● **What is being asked**: What the task requires is an exact printout of the listing below, pictures excluded.

● **The input**:
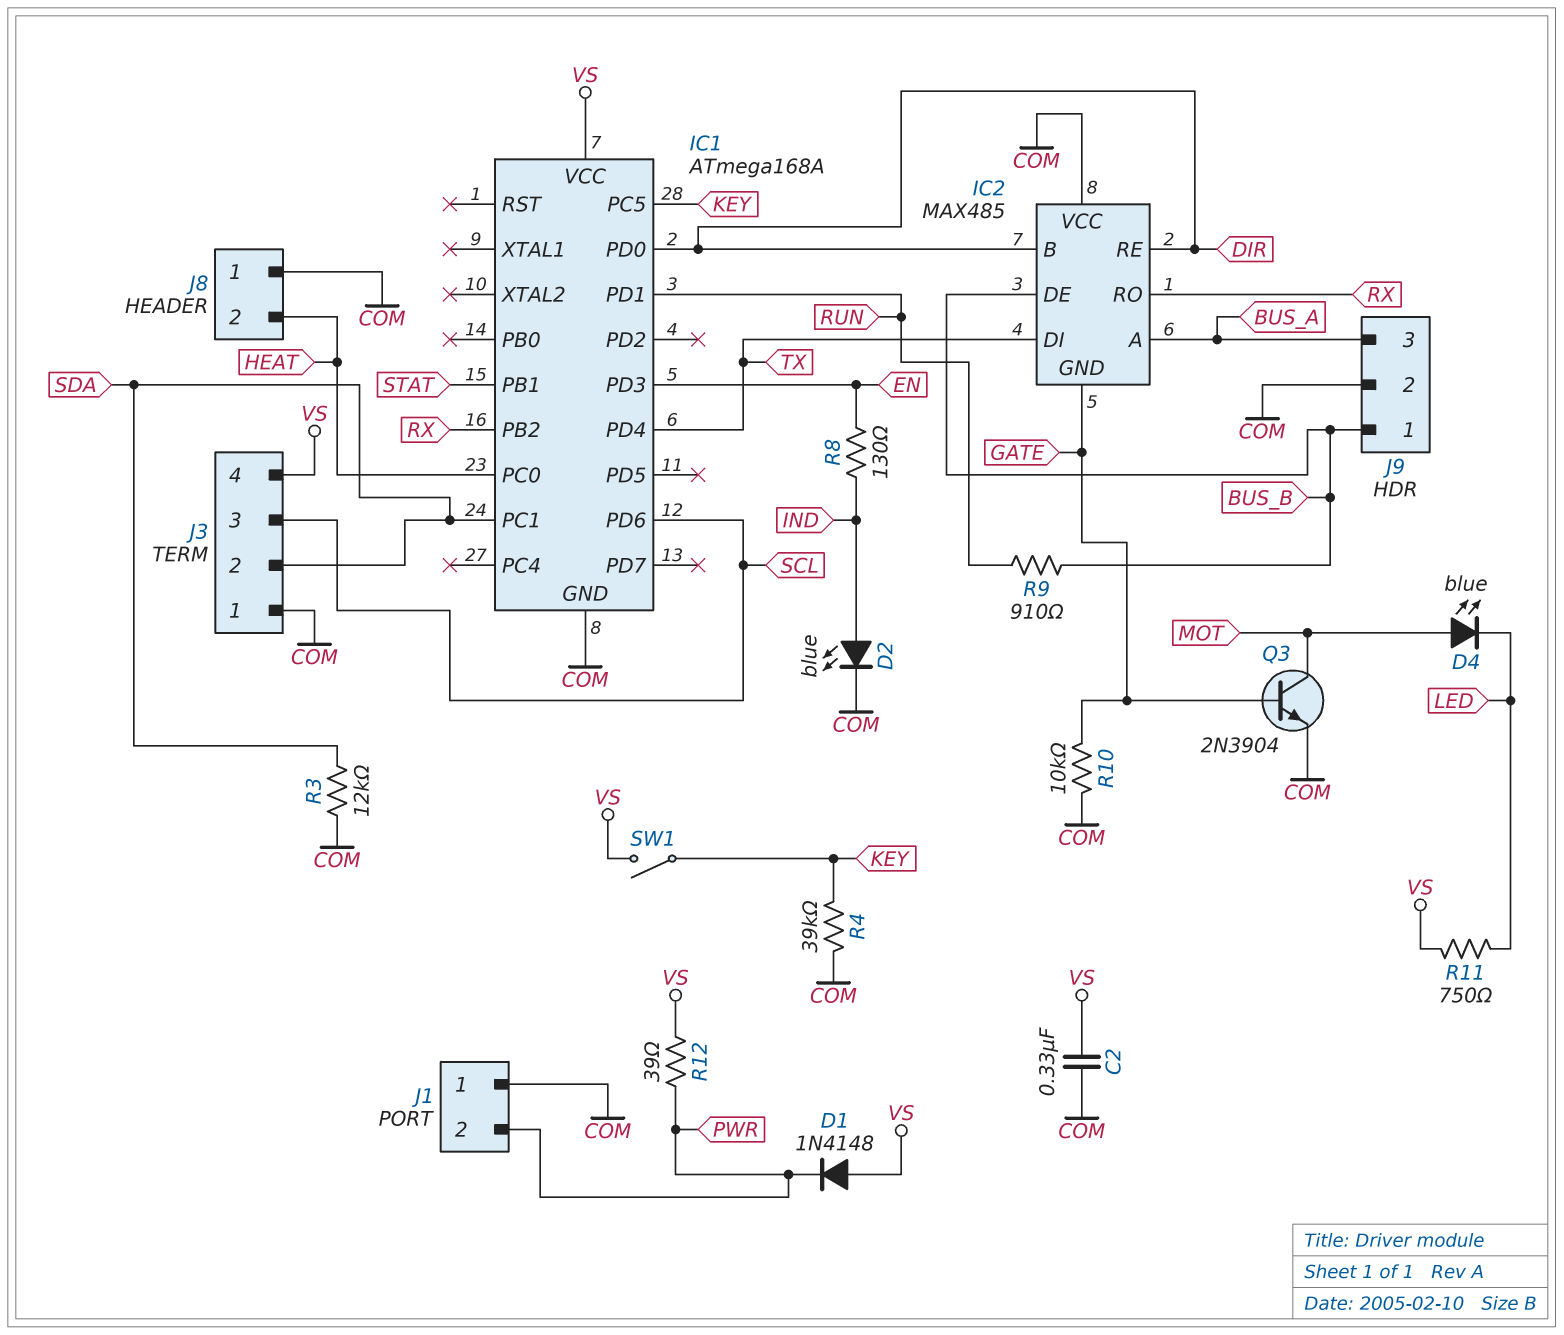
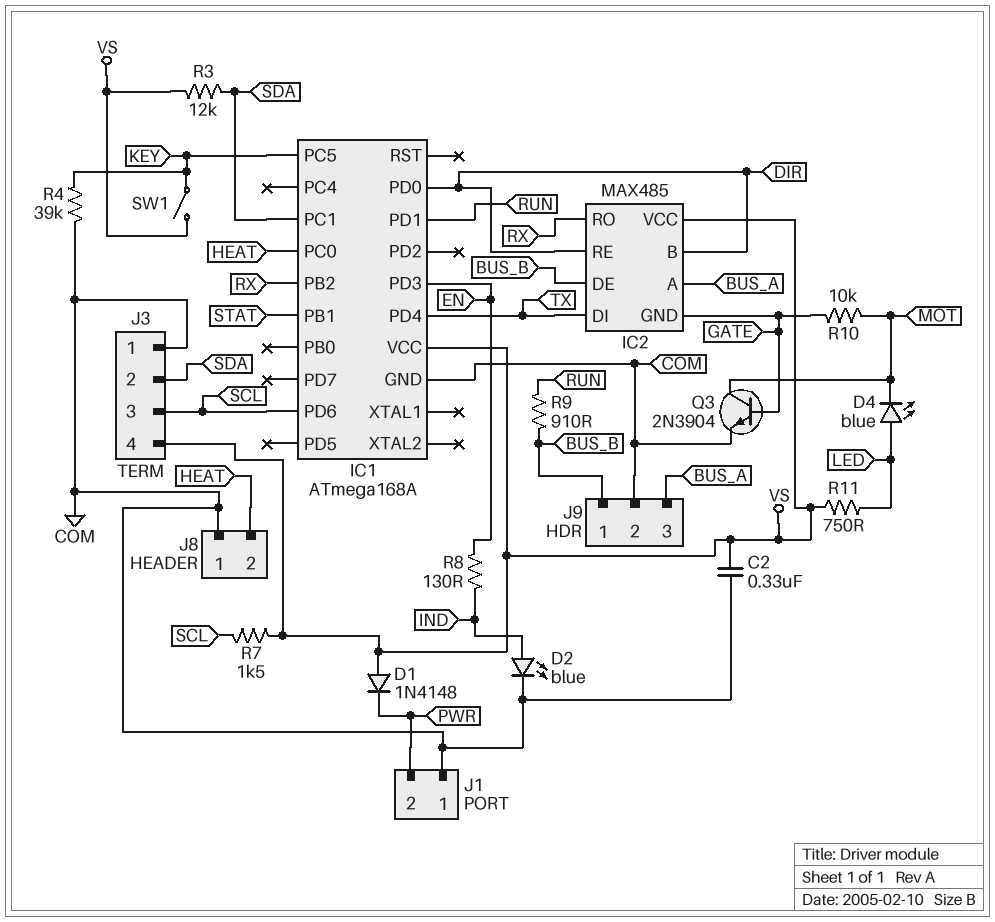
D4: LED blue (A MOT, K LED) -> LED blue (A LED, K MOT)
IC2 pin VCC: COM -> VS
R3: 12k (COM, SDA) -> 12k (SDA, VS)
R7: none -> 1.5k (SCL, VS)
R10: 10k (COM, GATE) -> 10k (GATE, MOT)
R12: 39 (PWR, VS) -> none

● **Response to this task**:
D4: LED blue (A MOT, K LED) -> LED blue (A LED, K MOT)
IC2 pin VCC: COM -> VS
R3: 12k (COM, SDA) -> 12k (SDA, VS)
R7: none -> 1.5k (SCL, VS)
R10: 10k (COM, GATE) -> 10k (GATE, MOT)
R12: 39 (PWR, VS) -> none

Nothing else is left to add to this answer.